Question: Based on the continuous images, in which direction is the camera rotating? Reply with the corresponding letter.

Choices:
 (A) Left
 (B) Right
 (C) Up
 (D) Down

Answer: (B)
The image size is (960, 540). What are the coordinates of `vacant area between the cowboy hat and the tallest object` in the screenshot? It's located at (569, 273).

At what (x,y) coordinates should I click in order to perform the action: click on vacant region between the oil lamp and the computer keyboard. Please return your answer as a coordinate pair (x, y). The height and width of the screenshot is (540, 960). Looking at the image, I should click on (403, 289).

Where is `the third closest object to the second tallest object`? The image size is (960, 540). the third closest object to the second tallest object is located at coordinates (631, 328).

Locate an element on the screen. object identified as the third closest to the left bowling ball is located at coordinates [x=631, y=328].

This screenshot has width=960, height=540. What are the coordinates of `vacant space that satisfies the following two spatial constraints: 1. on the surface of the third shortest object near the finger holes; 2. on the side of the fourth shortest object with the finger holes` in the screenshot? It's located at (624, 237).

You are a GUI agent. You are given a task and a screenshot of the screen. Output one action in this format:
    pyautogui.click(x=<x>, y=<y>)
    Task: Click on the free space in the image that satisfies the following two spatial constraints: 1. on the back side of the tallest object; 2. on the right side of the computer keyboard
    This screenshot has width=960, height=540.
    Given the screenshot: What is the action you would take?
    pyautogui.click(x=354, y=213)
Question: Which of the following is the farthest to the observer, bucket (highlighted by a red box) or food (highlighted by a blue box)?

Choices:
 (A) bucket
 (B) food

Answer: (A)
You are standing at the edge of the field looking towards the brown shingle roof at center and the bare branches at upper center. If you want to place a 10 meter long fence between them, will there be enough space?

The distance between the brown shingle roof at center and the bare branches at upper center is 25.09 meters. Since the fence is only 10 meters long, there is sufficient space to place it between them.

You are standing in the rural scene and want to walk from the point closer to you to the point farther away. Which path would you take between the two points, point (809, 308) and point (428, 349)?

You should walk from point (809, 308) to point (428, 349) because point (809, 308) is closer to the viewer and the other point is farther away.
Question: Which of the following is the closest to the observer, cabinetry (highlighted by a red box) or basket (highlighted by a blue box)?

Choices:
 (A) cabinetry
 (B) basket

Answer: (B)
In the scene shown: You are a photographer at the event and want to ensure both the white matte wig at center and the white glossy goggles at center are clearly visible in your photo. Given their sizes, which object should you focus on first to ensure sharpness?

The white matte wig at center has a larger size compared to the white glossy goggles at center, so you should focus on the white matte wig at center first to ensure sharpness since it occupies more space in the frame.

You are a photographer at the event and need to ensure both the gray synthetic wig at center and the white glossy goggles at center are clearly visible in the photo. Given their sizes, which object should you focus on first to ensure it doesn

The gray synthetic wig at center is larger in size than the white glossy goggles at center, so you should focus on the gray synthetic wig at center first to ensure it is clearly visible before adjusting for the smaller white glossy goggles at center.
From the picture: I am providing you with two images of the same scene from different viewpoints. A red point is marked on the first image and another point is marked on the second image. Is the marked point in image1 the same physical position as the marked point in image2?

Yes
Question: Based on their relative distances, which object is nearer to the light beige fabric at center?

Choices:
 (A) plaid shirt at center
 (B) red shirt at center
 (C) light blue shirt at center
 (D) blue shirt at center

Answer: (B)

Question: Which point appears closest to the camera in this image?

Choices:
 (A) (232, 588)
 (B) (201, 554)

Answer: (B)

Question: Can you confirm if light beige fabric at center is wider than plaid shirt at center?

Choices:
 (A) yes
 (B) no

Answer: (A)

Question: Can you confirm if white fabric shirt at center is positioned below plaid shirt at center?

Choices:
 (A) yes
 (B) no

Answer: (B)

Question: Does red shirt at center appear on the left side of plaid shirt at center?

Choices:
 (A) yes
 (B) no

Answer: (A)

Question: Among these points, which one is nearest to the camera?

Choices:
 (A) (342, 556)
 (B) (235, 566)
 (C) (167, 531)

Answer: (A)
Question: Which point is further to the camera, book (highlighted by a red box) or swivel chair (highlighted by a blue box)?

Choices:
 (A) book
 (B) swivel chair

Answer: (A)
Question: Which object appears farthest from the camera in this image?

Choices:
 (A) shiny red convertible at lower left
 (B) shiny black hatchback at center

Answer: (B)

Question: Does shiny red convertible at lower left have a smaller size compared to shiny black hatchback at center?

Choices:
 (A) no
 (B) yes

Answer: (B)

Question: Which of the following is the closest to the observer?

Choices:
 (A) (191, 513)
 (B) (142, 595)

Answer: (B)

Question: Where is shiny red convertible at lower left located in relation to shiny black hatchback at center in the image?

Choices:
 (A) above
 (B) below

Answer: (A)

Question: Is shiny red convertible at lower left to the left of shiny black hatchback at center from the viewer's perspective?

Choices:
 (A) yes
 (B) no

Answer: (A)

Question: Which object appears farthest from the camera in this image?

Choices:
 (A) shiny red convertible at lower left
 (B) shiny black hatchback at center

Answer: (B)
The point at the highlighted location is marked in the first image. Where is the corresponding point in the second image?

== == ==

◆ Directions for this task
Format the lines above, from the first one through the line containing "The image size is (960, 540). What", inclusive, as a JSON list of strings with one string per line and blank lines omitted.

◆ Result of the task
[
  "Question: Based on the continuous images, in which direction is the camera rotating? Reply with the corresponding letter.",
  "Choices:",
  " (A) Left",
  " (B) Right",
  " (C) Up",
  " (D) Down",
  "Answer: (B)",
  "The image size is (960, 540). What are the coordinates of `vacant area between the cowboy hat and the tallest object` in the screenshot? It's located at (569, 273)."
]